#### DATA FOR ANALYSIS
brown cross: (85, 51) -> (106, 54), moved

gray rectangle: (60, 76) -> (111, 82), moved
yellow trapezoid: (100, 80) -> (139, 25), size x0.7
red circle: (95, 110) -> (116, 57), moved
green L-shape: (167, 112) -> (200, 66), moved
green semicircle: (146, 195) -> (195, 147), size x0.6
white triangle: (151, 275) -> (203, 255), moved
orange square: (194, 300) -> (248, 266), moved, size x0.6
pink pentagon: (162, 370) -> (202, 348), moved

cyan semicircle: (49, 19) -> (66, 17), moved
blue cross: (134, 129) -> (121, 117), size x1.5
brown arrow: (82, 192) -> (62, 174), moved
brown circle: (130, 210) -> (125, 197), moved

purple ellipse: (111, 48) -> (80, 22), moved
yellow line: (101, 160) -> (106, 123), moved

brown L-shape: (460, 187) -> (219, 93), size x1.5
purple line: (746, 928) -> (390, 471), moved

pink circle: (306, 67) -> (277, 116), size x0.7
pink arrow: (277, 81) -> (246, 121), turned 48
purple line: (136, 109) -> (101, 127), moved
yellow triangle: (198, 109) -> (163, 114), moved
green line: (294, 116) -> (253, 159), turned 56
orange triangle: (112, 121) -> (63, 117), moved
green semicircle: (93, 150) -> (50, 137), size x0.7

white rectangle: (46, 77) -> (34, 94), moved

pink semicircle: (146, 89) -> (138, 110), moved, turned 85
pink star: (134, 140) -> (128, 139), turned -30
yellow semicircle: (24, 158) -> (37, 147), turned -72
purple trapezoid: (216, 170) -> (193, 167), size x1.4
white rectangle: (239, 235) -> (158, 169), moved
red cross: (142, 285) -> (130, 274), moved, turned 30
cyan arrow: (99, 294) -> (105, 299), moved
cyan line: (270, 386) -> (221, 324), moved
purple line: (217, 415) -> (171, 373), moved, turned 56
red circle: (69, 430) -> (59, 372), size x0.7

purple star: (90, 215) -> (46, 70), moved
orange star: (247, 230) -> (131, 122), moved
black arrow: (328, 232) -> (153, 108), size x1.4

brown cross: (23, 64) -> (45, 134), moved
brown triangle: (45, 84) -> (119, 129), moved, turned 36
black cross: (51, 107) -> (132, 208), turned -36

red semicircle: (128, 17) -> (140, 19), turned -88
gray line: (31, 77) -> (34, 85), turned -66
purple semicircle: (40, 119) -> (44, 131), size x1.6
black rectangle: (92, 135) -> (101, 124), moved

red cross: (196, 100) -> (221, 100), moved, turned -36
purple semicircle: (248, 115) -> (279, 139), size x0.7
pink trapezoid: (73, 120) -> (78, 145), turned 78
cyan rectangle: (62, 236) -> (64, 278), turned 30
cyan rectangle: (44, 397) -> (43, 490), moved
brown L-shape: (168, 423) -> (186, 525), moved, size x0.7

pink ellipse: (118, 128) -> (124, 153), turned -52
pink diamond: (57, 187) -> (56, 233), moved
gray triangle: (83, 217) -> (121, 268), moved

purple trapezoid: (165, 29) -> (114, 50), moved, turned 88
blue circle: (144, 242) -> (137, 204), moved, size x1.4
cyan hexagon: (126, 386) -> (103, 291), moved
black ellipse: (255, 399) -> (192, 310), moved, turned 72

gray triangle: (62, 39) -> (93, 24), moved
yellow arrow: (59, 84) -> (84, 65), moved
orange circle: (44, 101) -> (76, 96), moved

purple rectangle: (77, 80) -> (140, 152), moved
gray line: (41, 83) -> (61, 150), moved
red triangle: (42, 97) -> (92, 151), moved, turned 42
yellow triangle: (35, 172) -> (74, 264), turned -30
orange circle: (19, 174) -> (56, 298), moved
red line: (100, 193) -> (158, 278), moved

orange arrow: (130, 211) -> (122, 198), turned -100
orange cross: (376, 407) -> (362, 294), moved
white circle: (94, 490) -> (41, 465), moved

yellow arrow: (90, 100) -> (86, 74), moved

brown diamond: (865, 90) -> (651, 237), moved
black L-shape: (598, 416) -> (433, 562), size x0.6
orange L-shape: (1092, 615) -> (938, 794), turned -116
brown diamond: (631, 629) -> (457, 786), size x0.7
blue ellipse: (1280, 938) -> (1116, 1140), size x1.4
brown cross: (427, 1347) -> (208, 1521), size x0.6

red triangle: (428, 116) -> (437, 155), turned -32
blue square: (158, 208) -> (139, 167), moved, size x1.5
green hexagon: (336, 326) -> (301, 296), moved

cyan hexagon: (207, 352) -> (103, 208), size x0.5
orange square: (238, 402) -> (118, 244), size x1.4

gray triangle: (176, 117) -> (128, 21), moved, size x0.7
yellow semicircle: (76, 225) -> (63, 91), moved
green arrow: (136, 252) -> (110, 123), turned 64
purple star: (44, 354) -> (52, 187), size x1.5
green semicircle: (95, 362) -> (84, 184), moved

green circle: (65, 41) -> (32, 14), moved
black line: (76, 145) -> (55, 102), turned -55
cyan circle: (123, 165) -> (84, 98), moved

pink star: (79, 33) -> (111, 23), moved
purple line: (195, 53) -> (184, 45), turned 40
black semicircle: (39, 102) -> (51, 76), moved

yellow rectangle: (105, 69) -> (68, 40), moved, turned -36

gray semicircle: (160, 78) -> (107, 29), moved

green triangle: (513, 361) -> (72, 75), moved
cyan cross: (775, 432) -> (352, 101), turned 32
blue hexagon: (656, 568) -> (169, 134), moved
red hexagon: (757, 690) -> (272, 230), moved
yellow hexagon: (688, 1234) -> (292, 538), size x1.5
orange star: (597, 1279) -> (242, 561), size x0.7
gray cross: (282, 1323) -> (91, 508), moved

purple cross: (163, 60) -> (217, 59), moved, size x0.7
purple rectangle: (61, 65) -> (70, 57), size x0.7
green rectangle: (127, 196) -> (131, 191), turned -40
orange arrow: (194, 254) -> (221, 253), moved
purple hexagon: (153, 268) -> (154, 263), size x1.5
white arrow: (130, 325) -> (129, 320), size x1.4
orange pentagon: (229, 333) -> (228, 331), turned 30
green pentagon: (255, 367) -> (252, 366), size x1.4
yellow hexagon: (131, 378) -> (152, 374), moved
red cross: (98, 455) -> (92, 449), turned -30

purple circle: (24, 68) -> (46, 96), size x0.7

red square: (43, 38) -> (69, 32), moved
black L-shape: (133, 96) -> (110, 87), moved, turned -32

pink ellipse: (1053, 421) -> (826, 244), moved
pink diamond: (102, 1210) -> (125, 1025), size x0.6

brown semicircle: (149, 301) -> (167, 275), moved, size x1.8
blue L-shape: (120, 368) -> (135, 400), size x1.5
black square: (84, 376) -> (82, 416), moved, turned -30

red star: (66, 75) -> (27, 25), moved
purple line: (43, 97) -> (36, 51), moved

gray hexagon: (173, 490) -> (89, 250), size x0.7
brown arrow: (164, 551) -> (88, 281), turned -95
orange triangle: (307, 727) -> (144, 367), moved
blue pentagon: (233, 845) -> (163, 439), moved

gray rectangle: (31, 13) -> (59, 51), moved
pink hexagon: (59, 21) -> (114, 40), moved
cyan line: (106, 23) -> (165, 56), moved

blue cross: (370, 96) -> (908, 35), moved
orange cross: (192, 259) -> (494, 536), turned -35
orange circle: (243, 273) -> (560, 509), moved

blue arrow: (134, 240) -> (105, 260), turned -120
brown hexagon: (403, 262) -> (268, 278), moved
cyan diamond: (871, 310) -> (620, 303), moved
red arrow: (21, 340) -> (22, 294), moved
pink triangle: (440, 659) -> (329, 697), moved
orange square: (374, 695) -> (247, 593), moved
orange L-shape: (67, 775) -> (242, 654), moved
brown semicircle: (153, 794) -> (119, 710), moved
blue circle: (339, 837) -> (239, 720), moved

#### WHAT TO PRODUCE
Of all the entries above, repeat only the lines from the line that has "yellow semicircle: (24, 158)" to the line that has "orange star: (247, 230) -> (131, 122), moved", both lines included, exactly.

#### SOLUTION FOR THIS EXERCISE
yellow semicircle: (24, 158) -> (37, 147), turned -72
purple trapezoid: (216, 170) -> (193, 167), size x1.4
white rectangle: (239, 235) -> (158, 169), moved
red cross: (142, 285) -> (130, 274), moved, turned 30
cyan arrow: (99, 294) -> (105, 299), moved
cyan line: (270, 386) -> (221, 324), moved
purple line: (217, 415) -> (171, 373), moved, turned 56
red circle: (69, 430) -> (59, 372), size x0.7

purple star: (90, 215) -> (46, 70), moved
orange star: (247, 230) -> (131, 122), moved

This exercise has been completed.